/---
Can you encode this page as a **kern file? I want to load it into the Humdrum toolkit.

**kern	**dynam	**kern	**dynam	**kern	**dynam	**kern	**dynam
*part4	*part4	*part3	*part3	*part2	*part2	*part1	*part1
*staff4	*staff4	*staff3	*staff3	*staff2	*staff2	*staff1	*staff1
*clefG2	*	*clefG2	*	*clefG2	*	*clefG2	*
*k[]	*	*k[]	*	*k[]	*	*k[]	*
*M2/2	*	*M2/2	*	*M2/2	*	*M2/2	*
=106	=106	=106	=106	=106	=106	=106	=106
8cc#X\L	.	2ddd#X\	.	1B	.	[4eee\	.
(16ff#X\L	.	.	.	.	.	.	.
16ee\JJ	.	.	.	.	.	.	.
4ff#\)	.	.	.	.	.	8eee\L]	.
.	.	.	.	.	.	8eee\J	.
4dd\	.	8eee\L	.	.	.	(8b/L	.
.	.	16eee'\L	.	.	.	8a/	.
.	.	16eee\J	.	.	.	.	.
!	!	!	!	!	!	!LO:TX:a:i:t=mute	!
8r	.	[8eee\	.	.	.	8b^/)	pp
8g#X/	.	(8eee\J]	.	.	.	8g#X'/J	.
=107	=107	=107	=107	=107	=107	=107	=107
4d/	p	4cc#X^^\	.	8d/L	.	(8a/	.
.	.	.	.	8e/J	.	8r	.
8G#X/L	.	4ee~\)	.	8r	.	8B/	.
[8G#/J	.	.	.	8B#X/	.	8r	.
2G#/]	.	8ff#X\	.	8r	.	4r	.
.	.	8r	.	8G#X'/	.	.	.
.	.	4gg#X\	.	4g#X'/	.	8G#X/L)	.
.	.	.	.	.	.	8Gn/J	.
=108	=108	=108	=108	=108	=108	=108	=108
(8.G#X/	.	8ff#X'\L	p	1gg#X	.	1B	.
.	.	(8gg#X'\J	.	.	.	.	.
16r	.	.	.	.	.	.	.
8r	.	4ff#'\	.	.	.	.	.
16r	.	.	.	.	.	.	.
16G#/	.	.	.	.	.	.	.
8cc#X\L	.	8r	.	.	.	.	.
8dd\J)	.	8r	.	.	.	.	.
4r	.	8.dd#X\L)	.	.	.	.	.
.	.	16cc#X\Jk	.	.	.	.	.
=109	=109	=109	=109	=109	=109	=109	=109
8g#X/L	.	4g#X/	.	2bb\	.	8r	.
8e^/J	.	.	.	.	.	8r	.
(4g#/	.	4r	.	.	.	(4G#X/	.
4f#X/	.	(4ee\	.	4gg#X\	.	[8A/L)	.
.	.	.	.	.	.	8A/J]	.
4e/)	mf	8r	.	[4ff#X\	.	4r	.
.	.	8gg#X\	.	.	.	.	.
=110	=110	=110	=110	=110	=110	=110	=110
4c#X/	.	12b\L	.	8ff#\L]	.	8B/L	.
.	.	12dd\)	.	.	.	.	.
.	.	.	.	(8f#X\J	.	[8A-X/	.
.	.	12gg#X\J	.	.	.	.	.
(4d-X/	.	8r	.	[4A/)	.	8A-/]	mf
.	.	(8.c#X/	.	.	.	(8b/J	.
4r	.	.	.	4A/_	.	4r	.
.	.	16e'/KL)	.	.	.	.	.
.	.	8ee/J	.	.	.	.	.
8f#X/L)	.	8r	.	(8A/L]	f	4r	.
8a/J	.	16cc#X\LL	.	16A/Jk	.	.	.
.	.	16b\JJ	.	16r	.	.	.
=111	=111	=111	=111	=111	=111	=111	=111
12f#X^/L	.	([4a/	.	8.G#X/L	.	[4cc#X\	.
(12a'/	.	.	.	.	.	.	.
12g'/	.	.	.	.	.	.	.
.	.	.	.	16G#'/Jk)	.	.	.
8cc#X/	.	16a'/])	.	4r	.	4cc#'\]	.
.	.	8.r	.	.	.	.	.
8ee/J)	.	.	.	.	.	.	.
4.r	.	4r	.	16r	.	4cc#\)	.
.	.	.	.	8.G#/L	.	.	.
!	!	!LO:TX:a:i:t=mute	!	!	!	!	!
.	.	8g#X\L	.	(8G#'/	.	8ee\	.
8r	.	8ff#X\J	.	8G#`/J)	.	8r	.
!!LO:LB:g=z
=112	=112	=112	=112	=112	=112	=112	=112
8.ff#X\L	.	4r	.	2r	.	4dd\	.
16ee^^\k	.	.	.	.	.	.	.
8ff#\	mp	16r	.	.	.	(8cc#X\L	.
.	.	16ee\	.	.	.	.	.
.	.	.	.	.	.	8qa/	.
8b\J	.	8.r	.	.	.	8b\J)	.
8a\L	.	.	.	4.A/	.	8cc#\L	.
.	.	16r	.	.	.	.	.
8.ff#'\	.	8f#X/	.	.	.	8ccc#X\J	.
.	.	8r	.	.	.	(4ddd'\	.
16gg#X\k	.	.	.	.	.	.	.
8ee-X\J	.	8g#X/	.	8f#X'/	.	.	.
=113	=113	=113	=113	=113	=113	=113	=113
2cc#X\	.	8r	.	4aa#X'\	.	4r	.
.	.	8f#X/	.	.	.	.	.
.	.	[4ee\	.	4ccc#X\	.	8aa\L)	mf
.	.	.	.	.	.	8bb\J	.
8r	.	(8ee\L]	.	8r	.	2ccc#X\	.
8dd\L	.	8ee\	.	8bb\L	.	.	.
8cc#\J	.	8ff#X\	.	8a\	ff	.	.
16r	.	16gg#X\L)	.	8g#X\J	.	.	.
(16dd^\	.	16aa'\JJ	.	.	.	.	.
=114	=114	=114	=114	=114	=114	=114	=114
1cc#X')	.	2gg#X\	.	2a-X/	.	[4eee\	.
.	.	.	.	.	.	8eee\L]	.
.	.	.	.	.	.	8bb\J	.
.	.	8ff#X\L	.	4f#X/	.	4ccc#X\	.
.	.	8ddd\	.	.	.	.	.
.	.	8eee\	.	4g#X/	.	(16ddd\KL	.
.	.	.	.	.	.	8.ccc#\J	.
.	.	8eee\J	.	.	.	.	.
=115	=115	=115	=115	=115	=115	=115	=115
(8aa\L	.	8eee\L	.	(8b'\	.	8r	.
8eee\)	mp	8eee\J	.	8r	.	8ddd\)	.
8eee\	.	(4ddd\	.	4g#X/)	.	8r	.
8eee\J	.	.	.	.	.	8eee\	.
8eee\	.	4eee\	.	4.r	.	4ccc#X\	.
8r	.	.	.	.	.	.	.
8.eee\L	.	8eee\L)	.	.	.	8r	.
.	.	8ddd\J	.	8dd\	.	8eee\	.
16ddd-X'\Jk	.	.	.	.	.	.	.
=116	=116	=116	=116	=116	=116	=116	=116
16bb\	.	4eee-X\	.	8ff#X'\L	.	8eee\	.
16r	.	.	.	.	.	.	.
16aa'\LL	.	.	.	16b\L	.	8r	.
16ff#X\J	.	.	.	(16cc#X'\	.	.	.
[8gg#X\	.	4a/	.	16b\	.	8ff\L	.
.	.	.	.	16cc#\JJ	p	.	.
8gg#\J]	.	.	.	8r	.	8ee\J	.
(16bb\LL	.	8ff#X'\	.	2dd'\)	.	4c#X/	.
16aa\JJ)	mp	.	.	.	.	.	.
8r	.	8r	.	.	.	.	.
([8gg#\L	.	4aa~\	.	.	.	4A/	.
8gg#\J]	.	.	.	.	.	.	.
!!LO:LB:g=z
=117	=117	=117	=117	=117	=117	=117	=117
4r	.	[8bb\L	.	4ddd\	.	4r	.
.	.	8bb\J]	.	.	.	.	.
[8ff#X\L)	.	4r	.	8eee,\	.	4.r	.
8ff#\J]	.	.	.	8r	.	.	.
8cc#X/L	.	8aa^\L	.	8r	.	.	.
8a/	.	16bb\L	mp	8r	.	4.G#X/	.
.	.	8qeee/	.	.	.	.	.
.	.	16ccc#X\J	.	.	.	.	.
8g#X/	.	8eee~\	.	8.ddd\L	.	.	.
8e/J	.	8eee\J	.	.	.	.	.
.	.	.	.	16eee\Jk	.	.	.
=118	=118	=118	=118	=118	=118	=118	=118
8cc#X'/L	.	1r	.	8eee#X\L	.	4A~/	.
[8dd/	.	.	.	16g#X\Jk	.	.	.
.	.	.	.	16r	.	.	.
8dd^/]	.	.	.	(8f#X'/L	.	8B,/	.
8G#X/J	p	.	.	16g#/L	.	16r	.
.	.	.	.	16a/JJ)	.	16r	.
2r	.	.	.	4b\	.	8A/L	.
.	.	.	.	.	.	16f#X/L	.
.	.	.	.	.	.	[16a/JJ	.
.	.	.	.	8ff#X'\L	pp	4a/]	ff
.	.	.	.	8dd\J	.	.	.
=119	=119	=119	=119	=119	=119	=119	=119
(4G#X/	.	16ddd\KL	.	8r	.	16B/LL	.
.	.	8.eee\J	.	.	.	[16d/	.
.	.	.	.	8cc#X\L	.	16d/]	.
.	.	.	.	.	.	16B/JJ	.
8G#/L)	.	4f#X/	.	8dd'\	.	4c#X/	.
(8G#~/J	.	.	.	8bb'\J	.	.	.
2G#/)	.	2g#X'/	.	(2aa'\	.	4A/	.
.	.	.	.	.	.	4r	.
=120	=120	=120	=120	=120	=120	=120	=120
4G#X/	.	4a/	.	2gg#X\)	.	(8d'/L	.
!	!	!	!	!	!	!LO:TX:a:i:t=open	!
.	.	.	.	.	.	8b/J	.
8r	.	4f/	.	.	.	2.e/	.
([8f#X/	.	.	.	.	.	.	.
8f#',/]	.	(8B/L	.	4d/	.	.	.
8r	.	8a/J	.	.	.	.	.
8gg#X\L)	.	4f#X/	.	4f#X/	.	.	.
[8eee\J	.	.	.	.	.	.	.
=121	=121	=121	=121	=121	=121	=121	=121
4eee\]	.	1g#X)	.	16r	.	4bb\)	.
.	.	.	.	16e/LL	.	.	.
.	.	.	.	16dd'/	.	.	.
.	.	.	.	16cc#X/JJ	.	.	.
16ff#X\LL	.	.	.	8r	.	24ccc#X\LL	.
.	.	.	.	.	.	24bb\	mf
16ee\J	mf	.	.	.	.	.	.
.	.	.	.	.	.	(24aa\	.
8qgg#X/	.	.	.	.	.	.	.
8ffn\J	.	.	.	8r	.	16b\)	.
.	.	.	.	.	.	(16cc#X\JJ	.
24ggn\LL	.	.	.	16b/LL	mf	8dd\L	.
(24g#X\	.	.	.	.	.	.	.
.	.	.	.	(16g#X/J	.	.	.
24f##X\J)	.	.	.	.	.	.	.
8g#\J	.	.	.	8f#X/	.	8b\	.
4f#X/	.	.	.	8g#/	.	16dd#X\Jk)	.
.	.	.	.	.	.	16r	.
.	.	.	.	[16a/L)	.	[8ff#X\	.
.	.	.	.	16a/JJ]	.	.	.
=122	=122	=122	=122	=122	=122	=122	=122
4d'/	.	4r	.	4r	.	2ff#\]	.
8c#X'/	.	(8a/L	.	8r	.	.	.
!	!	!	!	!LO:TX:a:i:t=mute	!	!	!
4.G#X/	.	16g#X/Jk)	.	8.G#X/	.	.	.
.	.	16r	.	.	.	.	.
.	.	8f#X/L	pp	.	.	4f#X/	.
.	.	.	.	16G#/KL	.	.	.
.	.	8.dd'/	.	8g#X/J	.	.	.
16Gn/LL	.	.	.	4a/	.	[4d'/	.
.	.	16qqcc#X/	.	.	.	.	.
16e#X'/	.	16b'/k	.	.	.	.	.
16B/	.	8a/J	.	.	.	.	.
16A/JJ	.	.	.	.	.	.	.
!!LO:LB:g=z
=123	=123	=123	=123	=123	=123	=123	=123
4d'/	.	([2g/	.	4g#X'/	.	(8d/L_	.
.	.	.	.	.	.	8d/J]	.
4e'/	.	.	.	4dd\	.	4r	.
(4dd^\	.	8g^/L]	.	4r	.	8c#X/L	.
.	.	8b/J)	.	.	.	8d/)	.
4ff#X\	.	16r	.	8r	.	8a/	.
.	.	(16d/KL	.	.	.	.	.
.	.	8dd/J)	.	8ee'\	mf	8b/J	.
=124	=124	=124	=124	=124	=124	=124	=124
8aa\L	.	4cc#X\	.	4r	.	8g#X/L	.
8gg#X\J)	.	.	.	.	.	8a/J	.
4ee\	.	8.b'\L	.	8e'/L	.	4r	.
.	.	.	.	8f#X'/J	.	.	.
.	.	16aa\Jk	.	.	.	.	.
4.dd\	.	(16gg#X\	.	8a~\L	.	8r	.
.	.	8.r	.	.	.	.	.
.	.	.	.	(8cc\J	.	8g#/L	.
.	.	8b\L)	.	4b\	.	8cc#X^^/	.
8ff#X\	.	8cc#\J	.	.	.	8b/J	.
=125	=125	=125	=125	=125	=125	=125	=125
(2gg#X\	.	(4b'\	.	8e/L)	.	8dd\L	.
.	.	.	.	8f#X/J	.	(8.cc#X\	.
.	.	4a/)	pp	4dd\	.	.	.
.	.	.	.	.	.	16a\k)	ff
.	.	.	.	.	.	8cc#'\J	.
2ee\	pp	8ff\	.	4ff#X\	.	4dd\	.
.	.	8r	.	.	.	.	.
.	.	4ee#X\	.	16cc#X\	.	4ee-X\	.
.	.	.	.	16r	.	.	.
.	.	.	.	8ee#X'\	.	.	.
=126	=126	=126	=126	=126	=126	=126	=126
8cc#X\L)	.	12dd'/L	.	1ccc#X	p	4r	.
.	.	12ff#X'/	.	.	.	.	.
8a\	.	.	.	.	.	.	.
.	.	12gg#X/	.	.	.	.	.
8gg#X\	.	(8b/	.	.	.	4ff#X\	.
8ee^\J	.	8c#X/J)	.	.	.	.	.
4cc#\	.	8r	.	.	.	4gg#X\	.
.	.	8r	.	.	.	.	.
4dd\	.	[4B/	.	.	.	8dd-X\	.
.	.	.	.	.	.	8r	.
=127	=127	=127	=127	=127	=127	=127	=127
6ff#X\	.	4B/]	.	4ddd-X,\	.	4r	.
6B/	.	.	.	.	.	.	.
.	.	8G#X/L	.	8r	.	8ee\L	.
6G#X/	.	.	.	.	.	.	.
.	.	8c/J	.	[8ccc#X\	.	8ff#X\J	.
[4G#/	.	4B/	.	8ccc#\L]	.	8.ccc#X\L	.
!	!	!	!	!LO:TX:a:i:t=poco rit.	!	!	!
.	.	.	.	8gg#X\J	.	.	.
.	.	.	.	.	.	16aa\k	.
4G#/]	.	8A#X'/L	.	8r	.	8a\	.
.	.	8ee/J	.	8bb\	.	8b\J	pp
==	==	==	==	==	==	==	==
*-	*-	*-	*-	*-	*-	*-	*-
\---
» Given problem:
List each line of the records above that contains the string "mute", treating uppercase and lowercase letters as different.

» Written answer:
!	!	!	!	!	!	!LO:TX:a:i:t=mute	!
!	!	!LO:TX:a:i:t=mute	!	!	!	!	!
!	!	!	!	!LO:TX:a:i:t=mute	!	!	!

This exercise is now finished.